- Work instructions
When the data below is printed, every line must match exactly and the images must be absent.
== Segment start ==
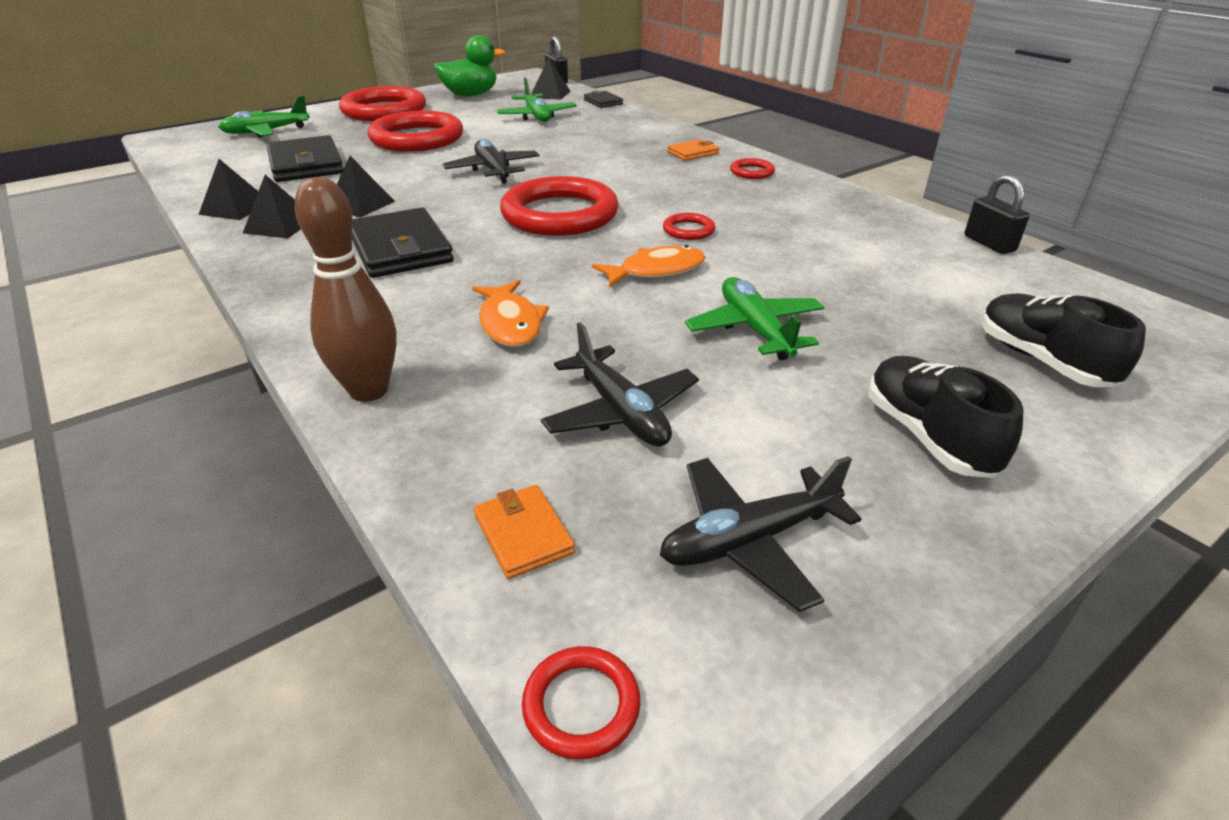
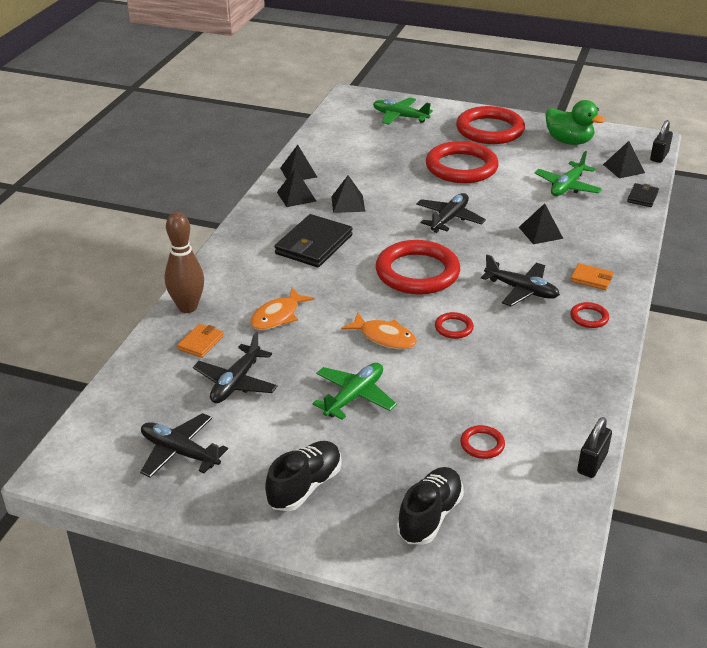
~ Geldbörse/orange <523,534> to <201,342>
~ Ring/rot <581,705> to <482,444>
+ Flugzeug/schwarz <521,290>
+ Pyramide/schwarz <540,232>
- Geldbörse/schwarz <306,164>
== Segment end ==
- Exercise response
~ Geldbörse/orange <523,534> to <201,342>
~ Ring/rot <581,705> to <482,444>
+ Flugzeug/schwarz <521,290>
+ Pyramide/schwarz <540,232>
- Geldbörse/schwarz <306,164>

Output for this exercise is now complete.